— DO THIS —
Extract every line in the records that contains the string "kern", and copy each one out in full.

- - -

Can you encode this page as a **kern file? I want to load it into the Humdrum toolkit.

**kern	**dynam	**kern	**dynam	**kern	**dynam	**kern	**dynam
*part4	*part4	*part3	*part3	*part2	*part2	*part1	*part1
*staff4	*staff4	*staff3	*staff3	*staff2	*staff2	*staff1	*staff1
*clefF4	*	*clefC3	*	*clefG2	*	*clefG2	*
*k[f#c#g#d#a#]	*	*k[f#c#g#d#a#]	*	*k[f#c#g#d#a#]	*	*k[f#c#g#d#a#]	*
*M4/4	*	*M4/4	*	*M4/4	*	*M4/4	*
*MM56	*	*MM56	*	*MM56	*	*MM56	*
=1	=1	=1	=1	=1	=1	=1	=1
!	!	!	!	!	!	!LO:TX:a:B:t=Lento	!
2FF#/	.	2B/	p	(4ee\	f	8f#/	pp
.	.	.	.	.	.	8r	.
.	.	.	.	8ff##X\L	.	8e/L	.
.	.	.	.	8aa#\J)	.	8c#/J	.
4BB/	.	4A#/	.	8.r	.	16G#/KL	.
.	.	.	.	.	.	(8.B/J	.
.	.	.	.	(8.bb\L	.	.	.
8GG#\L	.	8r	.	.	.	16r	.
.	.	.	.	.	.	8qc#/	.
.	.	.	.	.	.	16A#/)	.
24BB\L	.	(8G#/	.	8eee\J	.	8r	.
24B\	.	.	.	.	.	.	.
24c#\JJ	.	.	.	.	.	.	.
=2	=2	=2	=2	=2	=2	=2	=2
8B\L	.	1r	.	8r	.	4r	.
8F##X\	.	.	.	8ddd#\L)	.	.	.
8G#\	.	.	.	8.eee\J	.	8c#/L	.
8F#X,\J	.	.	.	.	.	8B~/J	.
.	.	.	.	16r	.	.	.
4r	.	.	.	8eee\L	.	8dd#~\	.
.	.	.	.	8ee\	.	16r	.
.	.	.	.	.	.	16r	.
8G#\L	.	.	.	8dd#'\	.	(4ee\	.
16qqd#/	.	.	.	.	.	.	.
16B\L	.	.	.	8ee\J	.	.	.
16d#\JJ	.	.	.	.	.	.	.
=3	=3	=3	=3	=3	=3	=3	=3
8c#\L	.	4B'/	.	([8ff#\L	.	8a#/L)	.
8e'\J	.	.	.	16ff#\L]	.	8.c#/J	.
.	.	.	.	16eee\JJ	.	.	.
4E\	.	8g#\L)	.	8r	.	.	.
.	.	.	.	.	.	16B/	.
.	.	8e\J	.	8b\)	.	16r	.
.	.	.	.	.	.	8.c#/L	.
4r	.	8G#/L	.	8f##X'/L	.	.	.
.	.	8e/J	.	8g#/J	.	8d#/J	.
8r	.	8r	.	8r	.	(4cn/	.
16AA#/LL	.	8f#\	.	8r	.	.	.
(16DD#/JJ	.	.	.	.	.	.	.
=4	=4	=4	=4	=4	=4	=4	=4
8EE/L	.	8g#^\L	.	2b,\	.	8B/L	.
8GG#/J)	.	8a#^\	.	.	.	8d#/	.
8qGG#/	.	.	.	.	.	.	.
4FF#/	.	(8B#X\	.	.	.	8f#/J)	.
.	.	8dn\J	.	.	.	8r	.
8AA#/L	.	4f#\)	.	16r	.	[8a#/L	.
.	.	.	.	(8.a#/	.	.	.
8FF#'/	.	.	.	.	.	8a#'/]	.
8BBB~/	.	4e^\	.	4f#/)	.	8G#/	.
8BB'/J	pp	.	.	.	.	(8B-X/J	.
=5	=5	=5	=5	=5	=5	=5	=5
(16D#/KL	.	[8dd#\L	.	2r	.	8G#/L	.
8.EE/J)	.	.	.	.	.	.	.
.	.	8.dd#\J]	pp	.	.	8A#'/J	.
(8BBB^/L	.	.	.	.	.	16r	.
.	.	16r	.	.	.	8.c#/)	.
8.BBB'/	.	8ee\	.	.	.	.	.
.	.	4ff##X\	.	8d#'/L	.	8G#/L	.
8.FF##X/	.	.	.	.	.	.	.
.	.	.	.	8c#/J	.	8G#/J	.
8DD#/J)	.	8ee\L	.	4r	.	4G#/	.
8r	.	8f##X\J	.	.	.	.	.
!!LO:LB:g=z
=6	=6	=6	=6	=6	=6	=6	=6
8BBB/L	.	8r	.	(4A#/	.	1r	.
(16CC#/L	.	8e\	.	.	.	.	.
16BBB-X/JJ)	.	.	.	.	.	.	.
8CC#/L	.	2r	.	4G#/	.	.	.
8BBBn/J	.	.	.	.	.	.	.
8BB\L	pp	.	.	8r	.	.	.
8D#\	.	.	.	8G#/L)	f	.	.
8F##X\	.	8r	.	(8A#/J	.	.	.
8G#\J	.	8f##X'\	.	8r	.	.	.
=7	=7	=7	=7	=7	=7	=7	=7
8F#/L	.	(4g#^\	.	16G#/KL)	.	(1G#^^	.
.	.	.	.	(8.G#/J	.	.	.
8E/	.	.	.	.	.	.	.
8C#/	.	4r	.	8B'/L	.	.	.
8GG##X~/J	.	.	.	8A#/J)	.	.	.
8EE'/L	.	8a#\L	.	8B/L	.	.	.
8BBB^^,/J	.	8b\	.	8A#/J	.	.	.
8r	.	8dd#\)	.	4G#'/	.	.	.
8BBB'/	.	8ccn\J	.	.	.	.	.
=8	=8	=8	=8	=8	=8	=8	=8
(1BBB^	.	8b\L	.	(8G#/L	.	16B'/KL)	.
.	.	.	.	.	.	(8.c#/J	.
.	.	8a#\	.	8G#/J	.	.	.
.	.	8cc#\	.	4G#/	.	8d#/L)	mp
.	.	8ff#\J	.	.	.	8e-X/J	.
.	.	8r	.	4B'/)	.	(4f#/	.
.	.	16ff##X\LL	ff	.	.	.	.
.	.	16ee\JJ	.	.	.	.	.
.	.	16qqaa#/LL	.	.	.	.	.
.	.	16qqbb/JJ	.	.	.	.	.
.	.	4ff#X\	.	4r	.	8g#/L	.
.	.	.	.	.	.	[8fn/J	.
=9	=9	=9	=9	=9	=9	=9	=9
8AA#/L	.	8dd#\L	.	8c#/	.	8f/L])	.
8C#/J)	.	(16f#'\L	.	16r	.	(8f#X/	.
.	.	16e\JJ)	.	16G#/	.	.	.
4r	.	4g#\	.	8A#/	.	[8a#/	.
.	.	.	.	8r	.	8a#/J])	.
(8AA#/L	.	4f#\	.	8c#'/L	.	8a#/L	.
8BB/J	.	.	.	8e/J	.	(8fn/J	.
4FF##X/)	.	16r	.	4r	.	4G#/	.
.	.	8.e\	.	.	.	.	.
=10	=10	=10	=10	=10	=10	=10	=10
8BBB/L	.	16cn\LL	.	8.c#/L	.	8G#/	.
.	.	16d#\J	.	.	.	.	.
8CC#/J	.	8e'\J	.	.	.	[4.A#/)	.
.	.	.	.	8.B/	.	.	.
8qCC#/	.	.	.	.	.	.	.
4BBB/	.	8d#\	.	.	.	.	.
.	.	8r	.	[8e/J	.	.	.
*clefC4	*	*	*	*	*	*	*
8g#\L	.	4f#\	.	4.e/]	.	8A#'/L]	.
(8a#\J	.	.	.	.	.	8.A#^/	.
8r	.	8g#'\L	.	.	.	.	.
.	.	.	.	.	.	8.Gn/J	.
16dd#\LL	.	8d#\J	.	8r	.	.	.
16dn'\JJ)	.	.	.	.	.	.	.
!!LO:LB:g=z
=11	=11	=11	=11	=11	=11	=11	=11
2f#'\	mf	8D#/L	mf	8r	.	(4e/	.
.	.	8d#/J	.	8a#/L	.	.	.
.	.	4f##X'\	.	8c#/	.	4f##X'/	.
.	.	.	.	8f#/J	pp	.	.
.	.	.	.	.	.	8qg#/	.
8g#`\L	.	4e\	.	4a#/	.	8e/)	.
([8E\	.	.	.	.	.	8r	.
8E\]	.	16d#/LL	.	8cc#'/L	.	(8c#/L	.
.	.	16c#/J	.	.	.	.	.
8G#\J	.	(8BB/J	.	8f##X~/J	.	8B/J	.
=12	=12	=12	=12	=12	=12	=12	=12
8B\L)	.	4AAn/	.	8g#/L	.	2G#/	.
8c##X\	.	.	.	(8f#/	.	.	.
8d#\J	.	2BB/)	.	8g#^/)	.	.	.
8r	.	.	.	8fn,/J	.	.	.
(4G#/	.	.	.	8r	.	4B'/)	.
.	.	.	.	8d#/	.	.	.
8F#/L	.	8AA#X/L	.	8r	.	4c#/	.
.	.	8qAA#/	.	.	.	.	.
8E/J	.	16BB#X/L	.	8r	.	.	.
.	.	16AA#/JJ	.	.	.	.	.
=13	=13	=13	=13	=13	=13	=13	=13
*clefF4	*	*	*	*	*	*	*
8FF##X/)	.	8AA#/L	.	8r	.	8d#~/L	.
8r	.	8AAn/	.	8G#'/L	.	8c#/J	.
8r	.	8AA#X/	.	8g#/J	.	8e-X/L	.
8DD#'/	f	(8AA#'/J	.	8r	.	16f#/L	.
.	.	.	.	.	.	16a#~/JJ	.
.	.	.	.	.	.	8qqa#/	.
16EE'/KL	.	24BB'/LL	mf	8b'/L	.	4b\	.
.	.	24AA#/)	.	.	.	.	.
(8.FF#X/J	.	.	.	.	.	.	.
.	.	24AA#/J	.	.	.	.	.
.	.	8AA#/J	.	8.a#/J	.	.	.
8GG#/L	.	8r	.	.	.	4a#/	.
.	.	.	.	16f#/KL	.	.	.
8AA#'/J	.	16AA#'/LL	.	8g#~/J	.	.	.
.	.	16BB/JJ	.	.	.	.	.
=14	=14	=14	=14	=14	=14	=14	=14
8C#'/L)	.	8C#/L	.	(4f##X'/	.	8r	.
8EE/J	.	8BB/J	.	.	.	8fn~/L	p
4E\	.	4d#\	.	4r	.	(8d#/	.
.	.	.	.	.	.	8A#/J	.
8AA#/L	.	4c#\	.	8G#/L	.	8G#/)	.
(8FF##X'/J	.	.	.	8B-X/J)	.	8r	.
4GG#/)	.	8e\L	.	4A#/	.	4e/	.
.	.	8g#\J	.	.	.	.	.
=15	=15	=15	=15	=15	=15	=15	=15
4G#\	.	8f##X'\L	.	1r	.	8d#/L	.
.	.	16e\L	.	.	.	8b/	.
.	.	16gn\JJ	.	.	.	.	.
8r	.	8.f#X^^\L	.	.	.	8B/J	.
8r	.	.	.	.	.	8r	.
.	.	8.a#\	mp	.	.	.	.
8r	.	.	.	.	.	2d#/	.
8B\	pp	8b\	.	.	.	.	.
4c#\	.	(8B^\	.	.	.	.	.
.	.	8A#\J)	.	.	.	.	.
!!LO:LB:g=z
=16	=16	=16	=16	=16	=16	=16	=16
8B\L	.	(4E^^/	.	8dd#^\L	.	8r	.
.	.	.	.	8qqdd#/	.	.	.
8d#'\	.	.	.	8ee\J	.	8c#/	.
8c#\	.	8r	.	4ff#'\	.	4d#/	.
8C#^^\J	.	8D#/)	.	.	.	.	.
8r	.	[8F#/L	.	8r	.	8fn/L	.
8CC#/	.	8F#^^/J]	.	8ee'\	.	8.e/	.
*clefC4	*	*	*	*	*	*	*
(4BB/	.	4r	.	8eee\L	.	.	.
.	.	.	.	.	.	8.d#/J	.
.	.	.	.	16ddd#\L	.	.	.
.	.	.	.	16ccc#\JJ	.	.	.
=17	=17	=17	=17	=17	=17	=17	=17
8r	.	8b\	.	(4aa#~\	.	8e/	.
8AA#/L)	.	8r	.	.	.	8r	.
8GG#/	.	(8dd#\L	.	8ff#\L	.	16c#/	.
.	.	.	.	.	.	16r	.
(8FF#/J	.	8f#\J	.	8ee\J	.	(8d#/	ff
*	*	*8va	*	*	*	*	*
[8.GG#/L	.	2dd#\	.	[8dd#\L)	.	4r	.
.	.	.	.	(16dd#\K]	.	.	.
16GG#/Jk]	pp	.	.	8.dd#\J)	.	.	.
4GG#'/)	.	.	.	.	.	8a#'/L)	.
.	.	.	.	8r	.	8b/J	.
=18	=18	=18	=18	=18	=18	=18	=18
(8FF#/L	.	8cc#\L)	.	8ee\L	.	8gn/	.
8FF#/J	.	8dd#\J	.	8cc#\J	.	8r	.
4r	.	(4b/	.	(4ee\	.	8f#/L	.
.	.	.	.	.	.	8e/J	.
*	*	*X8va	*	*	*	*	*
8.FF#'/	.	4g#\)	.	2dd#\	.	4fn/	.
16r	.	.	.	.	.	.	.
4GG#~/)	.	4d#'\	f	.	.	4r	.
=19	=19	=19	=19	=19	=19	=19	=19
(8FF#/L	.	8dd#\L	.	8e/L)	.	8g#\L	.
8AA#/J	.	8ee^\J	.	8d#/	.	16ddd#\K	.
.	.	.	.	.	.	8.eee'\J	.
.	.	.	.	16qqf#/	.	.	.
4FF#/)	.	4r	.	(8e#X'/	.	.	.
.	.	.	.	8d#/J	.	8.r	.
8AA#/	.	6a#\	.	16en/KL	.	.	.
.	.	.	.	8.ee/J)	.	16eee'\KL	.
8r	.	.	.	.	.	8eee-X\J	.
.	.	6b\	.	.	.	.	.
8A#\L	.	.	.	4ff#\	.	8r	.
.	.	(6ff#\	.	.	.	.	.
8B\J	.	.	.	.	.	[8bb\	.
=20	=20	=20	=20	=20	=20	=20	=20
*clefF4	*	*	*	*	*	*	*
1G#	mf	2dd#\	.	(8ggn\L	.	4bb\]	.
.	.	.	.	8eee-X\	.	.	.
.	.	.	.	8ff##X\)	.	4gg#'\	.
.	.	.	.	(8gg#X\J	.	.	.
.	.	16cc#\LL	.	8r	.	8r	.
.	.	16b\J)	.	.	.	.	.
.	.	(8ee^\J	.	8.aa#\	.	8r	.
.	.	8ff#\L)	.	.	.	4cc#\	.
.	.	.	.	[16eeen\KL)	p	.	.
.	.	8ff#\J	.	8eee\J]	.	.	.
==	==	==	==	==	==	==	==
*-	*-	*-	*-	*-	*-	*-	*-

- - -

— RESPONSE —
Can you encode this page as a **kern file? I want to load it into the Humdrum toolkit.
**kern	**dynam	**kern	**dynam	**kern	**dynam	**kern	**dynam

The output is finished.